* [Work to complete]: Nothing but the lines below between the line holding "(142, 302) = (468, 581): red" and the line holding "(575, 107) = (621, 96): orange", inclusive, should appear in the answer, each set down exactly.

* [Input material]:
================
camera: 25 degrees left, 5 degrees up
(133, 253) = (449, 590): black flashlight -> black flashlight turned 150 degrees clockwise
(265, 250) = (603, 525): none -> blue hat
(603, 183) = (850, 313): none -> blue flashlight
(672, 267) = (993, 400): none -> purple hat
================
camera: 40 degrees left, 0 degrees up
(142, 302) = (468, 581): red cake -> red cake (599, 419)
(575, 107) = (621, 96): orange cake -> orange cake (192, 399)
================
* [Output]:
(142, 302) = (468, 581): red cake -> red cake (599, 419)
(575, 107) = (621, 96): orange cake -> orange cake (192, 399)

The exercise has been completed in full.